# REQUIRED TASK:
Quote the lines starting with the line that contains "red L-shape: moved 4 px left, 2 px up" and going on through the line that contains "green diamond: moved 28 px left, 44 px up", both included. Leave the pictures out of your answer.

# AVAILABLE RECORDS:
## BEGIN

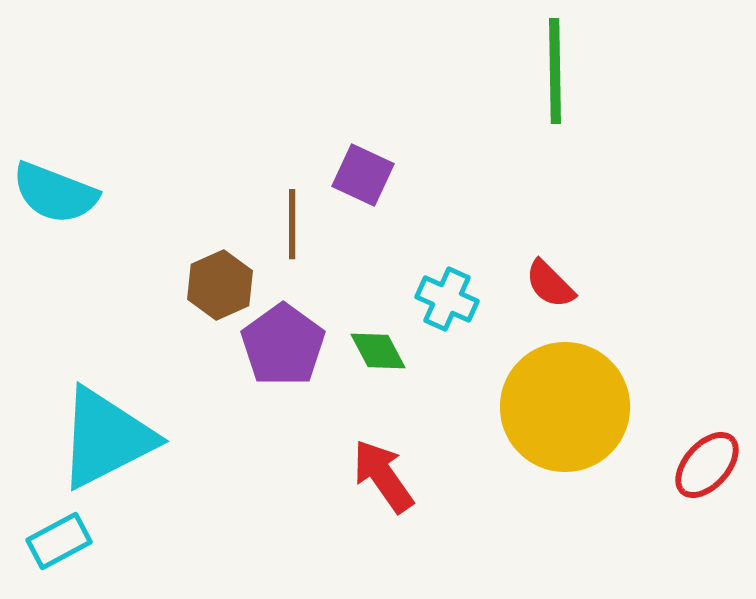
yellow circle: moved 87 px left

## END
## BEGIN

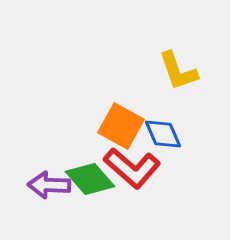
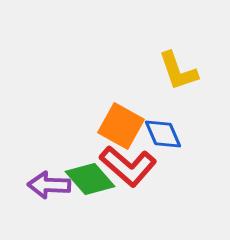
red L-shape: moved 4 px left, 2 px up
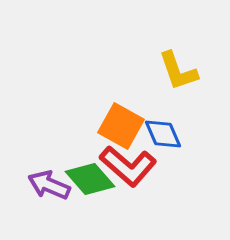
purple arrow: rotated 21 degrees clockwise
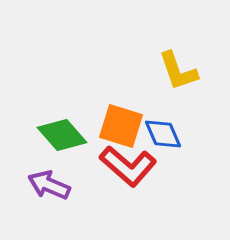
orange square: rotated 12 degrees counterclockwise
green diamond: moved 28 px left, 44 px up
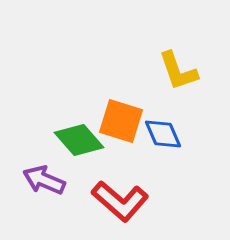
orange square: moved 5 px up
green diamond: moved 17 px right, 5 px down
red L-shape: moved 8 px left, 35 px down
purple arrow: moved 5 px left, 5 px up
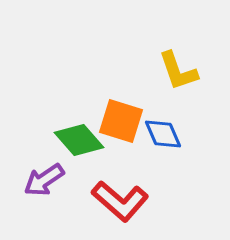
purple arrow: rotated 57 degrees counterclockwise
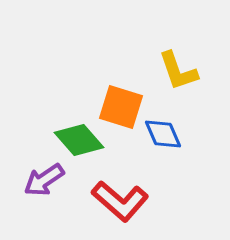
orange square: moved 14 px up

## END

# WRITTEN ANSWER:
red L-shape: moved 4 px left, 2 px up
purple arrow: rotated 21 degrees clockwise
orange square: rotated 12 degrees counterclockwise
green diamond: moved 28 px left, 44 px up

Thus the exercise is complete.